======== SUPPLIED MATERIAL ========

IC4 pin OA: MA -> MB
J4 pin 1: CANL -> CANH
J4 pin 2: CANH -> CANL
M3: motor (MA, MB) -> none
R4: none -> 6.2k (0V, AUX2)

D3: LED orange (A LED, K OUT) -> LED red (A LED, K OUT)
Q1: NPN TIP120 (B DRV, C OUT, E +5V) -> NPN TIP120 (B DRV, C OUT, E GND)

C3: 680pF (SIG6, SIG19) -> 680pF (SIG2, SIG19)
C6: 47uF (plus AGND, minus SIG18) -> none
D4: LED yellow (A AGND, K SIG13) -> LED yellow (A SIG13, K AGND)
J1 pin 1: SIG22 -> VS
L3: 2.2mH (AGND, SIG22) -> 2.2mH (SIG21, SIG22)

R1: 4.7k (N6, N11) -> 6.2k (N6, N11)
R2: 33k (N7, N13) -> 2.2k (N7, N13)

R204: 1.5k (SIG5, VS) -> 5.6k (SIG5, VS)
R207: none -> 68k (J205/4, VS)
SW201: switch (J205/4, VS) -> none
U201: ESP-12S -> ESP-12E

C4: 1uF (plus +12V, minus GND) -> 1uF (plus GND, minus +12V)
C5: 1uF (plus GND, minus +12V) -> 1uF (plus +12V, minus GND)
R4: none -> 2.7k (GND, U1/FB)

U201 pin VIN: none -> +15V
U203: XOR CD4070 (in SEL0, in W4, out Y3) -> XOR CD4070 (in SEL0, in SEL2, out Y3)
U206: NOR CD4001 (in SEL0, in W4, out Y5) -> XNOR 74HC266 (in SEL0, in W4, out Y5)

========

- WORK REQUEST: Look for the line that contains "J4 pin 2: CANH -> CANL" in the listing above. Set down that line and each line after it, ending with the last one.

- EXPECTED ANSWER:
J4 pin 2: CANH -> CANL
M3: motor (MA, MB) -> none
R4: none -> 6.2k (0V, AUX2)

D3: LED orange (A LED, K OUT) -> LED red (A LED, K OUT)
Q1: NPN TIP120 (B DRV, C OUT, E +5V) -> NPN TIP120 (B DRV, C OUT, E GND)

C3: 680pF (SIG6, SIG19) -> 680pF (SIG2, SIG19)
C6: 47uF (plus AGND, minus SIG18) -> none
D4: LED yellow (A AGND, K SIG13) -> LED yellow (A SIG13, K AGND)
J1 pin 1: SIG22 -> VS
L3: 2.2mH (AGND, SIG22) -> 2.2mH (SIG21, SIG22)

R1: 4.7k (N6, N11) -> 6.2k (N6, N11)
R2: 33k (N7, N13) -> 2.2k (N7, N13)

R204: 1.5k (SIG5, VS) -> 5.6k (SIG5, VS)
R207: none -> 68k (J205/4, VS)
SW201: switch (J205/4, VS) -> none
U201: ESP-12S -> ESP-12E

C4: 1uF (plus +12V, minus GND) -> 1uF (plus GND, minus +12V)
C5: 1uF (plus GND, minus +12V) -> 1uF (plus +12V, minus GND)
R4: none -> 2.7k (GND, U1/FB)

U201 pin VIN: none -> +15V
U203: XOR CD4070 (in SEL0, in W4, out Y3) -> XOR CD4070 (in SEL0, in SEL2, out Y3)
U206: NOR CD4001 (in SEL0, in W4, out Y5) -> XNOR 74HC266 (in SEL0, in W4, out Y5)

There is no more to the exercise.